**Brief:** Would you give the entries below again in full, exactly as they stand?
++++++++++++++++++++
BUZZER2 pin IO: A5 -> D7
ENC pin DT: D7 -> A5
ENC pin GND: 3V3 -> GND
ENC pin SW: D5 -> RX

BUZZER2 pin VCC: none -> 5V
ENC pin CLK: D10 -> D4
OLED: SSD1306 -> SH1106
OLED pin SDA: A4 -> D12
++++++++++++++++++++
**Response to this exercise:**
BUZZER2 pin IO: A5 -> D7
ENC pin DT: D7 -> A5
ENC pin GND: 3V3 -> GND
ENC pin SW: D5 -> RX

BUZZER2 pin VCC: none -> 5V
ENC pin CLK: D10 -> D4
OLED: SSD1306 -> SH1106
OLED pin SDA: A4 -> D12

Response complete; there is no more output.